▸ **HOW TO COMPLETE THIS TASK**:
Among the entries that follow, find the lines containing the string "none" and copy them.

--- DATA RECORDS Enclosed Below ---

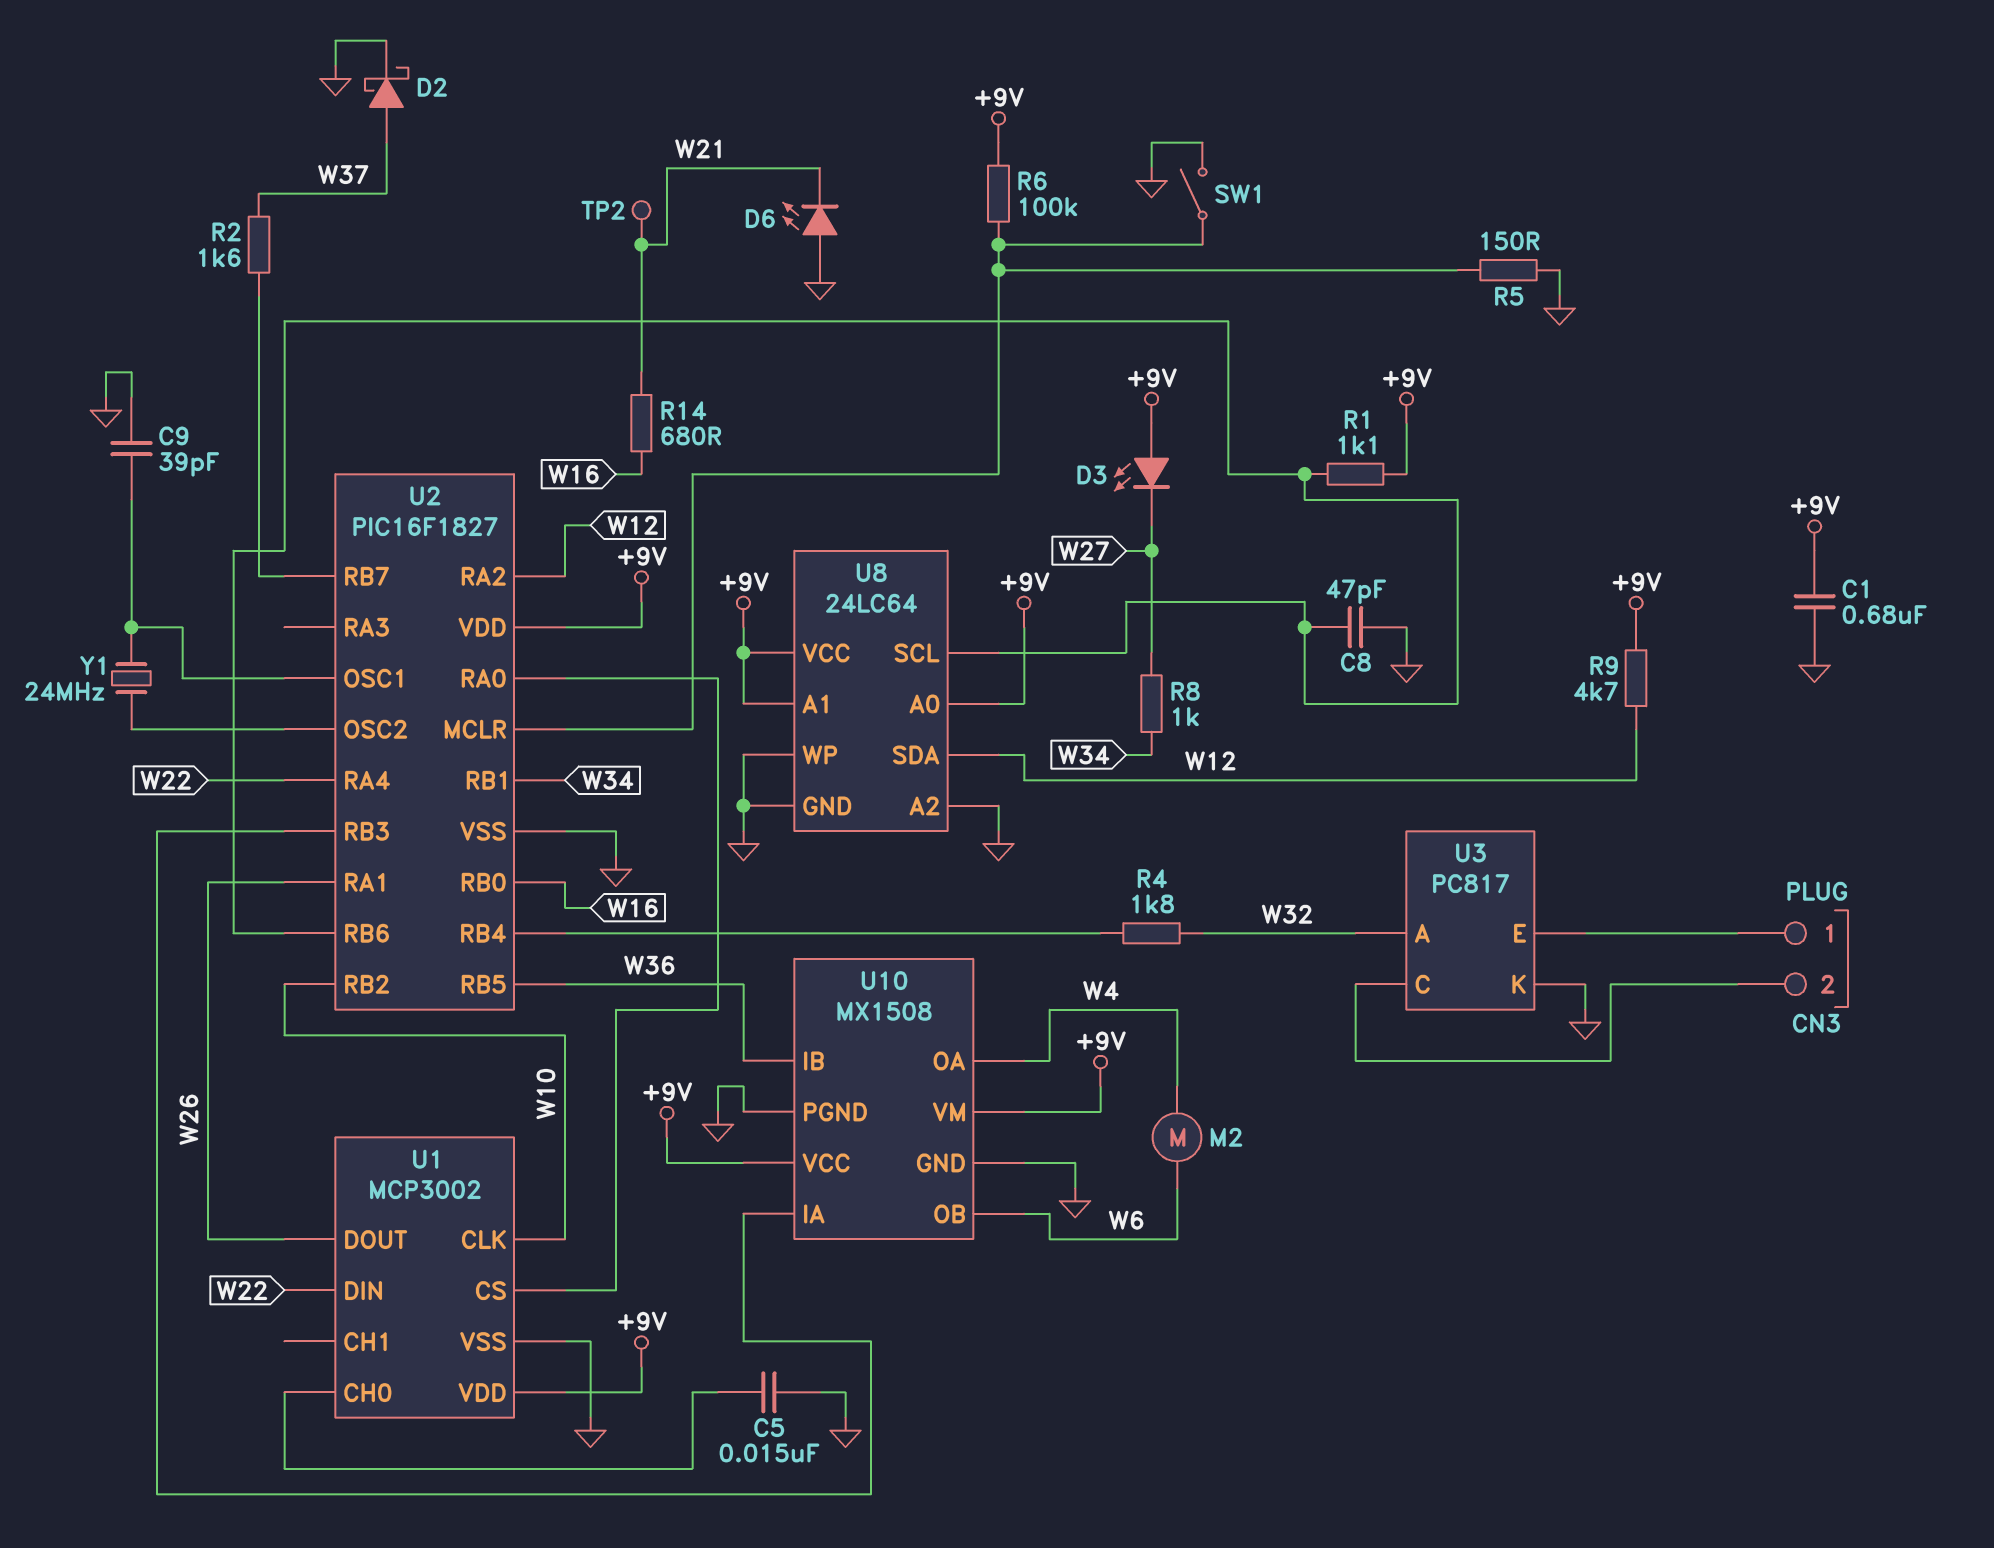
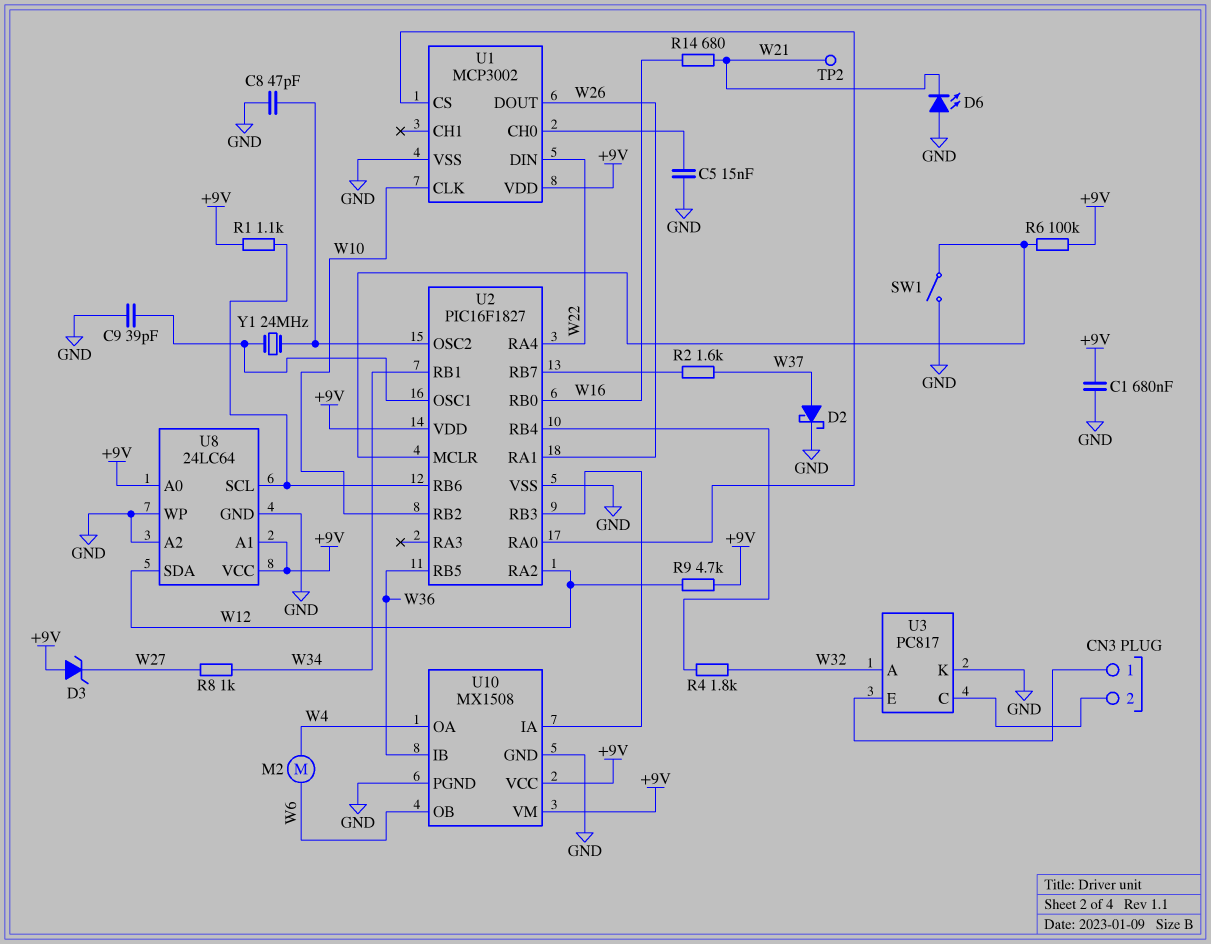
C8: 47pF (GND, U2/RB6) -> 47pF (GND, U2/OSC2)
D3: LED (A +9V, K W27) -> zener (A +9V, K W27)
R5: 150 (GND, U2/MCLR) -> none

--- End of Enclosed DATA RECORDS ---
--- DATA RECORDS Enclosed Below ---

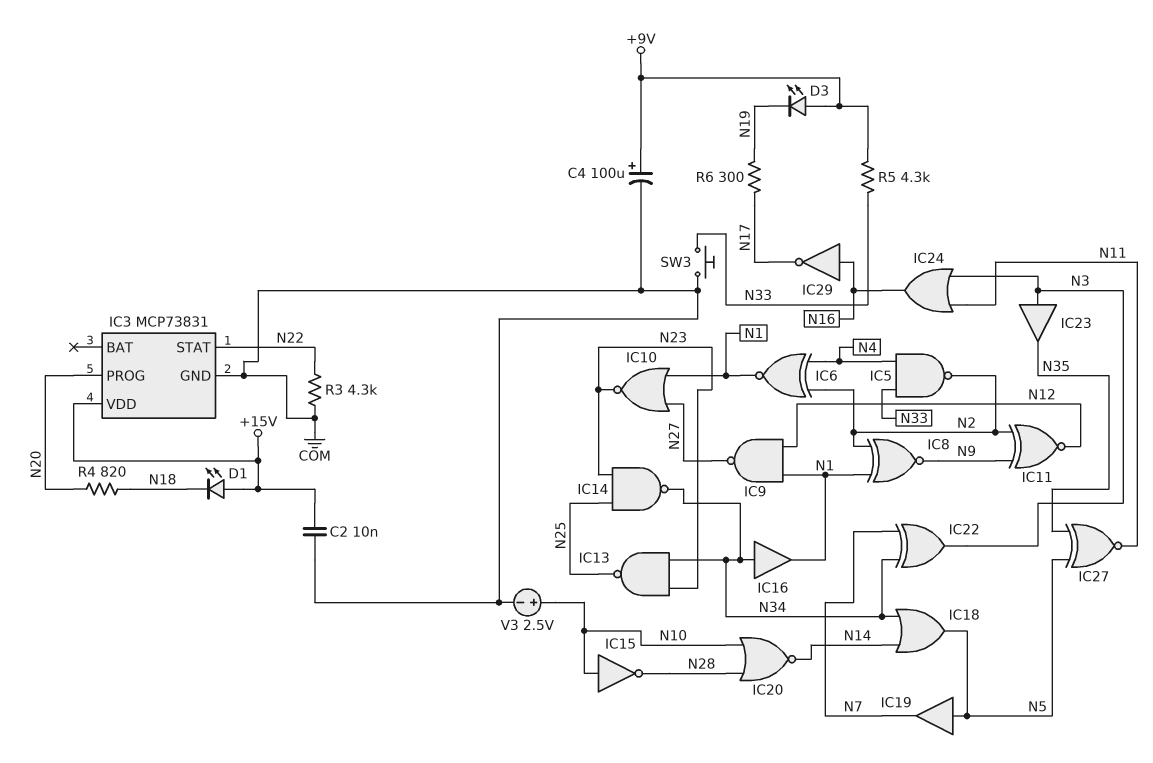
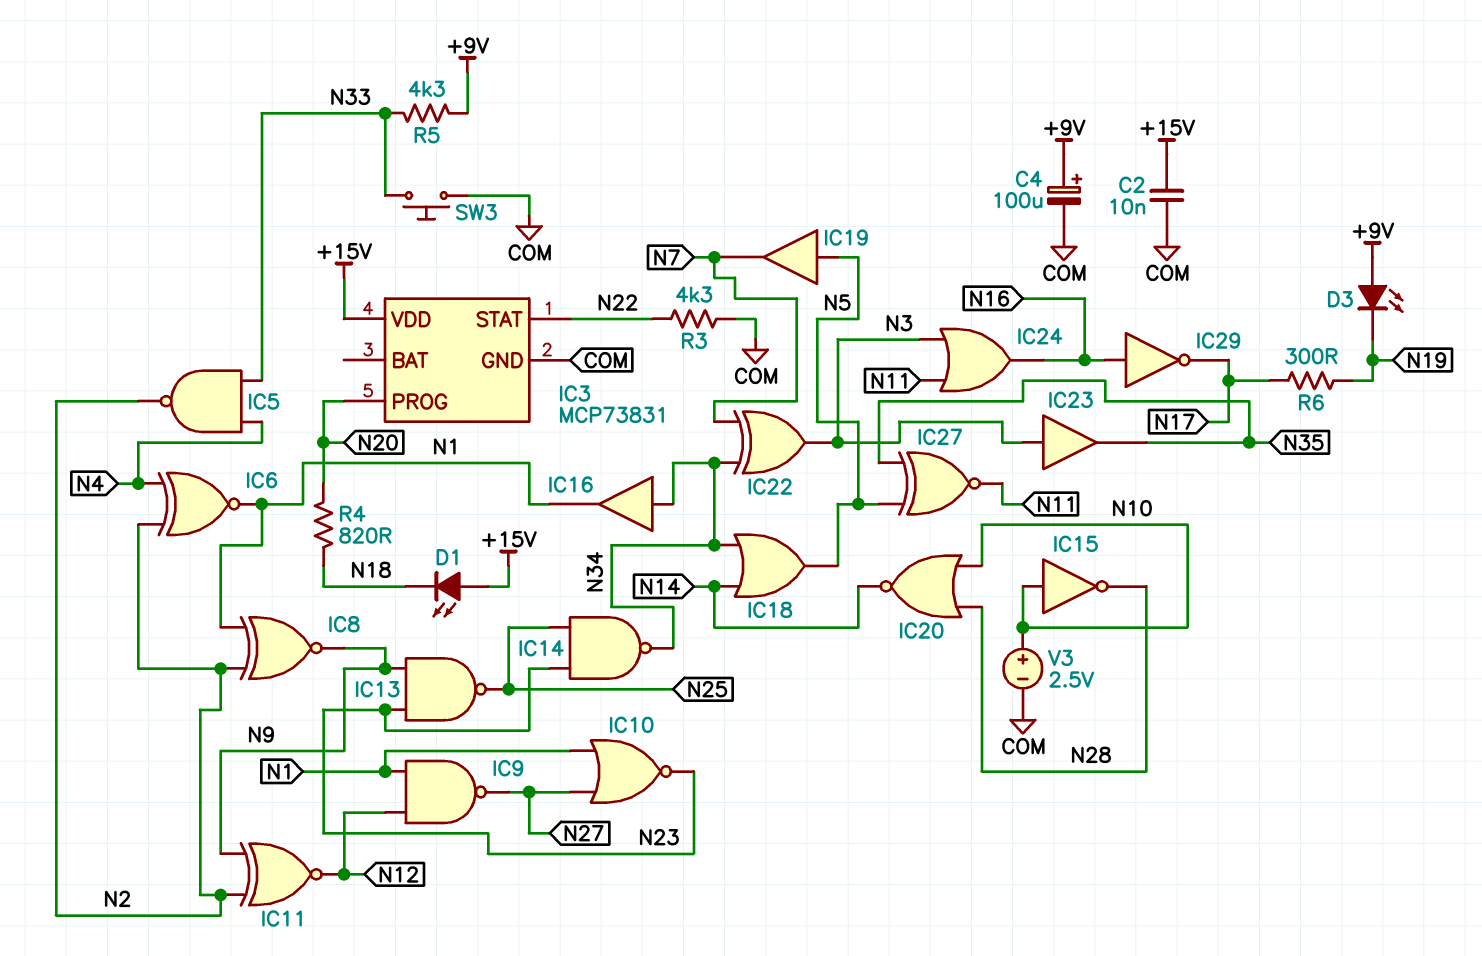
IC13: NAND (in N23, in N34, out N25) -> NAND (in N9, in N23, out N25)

--- End of Enclosed DATA RECORDS ---
--- DATA RECORDS Enclosed Below ---

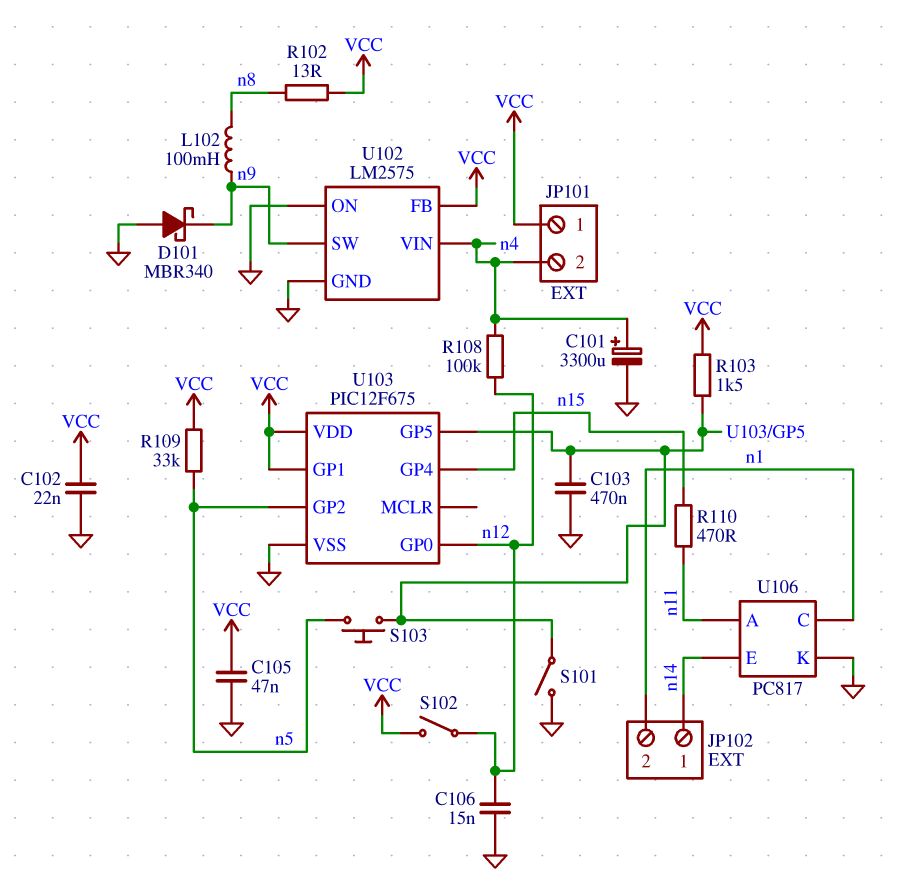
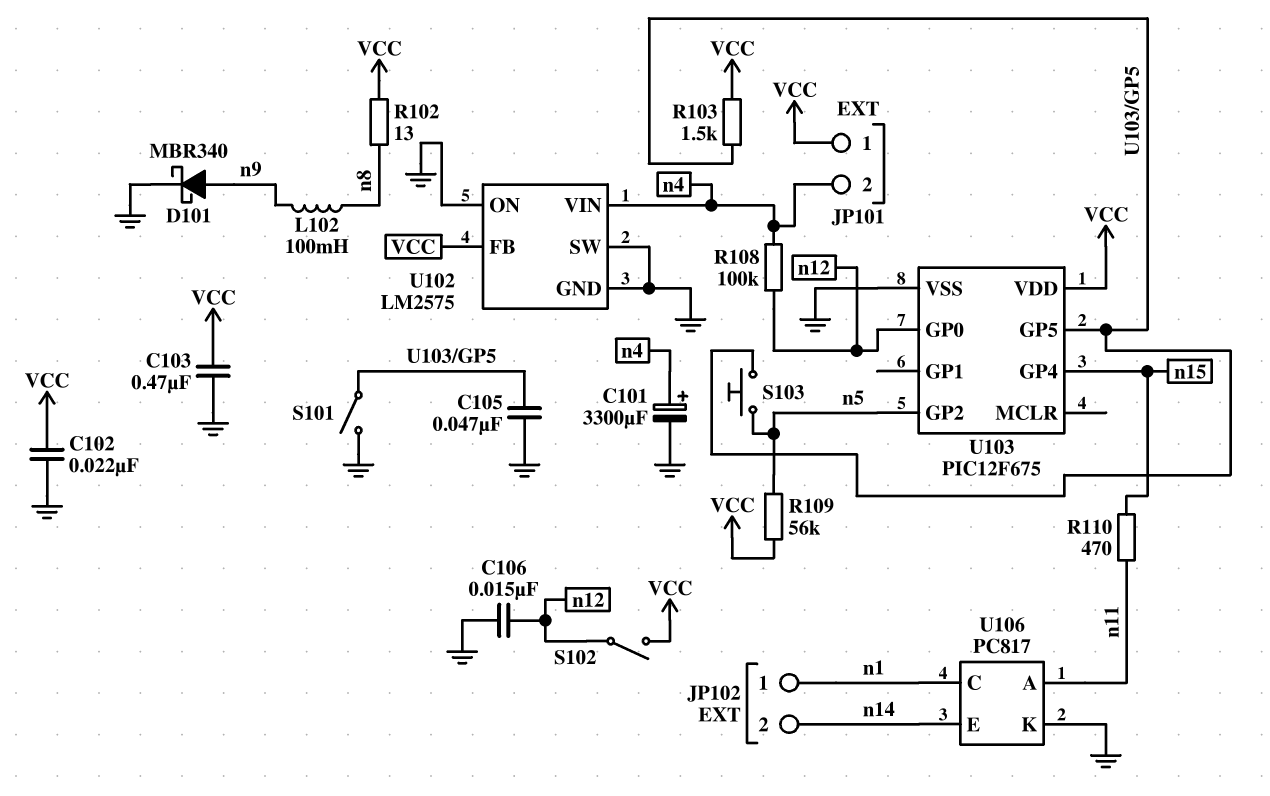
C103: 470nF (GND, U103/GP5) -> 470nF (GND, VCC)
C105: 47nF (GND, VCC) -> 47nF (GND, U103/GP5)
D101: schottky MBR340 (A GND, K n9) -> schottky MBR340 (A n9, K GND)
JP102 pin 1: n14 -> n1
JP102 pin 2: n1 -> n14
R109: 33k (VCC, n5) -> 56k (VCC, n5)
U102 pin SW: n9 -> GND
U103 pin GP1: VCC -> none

--- End of Enclosed DATA RECORDS ---

▸ **OUTPUT FOR THIS EXERCISE**:
R5: 150 (GND, U2/MCLR) -> none
U103 pin GP1: VCC -> none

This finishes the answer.